- _SUPPLIED DATA_:

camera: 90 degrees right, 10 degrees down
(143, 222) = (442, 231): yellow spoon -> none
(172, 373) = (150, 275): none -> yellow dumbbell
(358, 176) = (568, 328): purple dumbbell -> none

==

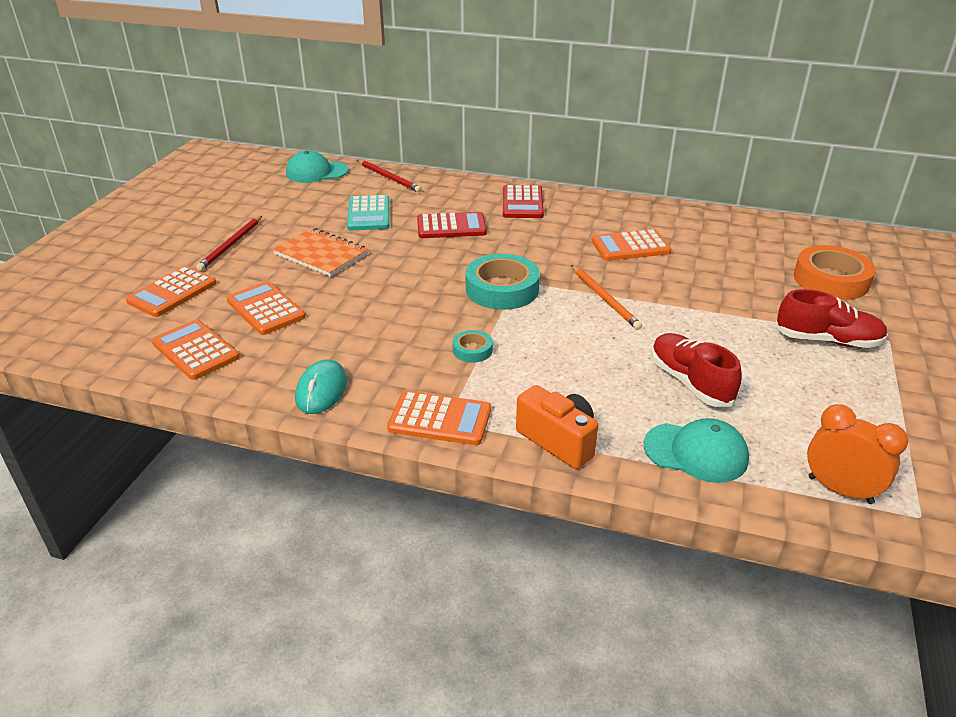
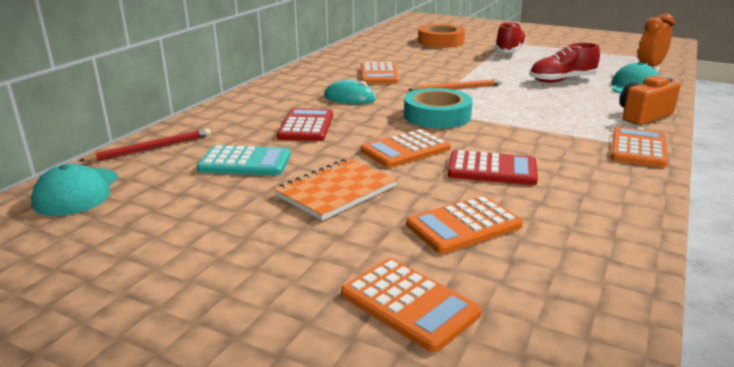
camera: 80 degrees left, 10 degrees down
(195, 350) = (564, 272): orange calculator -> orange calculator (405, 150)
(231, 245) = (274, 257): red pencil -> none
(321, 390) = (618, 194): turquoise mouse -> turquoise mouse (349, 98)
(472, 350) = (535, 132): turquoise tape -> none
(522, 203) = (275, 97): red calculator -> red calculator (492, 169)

--

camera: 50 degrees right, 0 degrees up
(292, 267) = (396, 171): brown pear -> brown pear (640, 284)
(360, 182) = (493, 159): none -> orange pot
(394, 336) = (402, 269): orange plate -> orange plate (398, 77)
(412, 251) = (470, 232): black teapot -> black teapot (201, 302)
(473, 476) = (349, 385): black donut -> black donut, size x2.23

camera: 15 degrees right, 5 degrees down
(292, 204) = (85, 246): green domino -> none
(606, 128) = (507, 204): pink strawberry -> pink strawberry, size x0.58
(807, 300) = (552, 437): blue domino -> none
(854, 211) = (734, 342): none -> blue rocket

- _WORK REQUIRED_: In the entries above, one line contains "(172, 373) = (150, 275): none" and another contains "(358, 176) = (568, 328): purple". Reproduce exactly those two lines and the lines between them, nothing else.

- _SOLVED EXERCISE_:
(172, 373) = (150, 275): none -> yellow dumbbell
(358, 176) = (568, 328): purple dumbbell -> none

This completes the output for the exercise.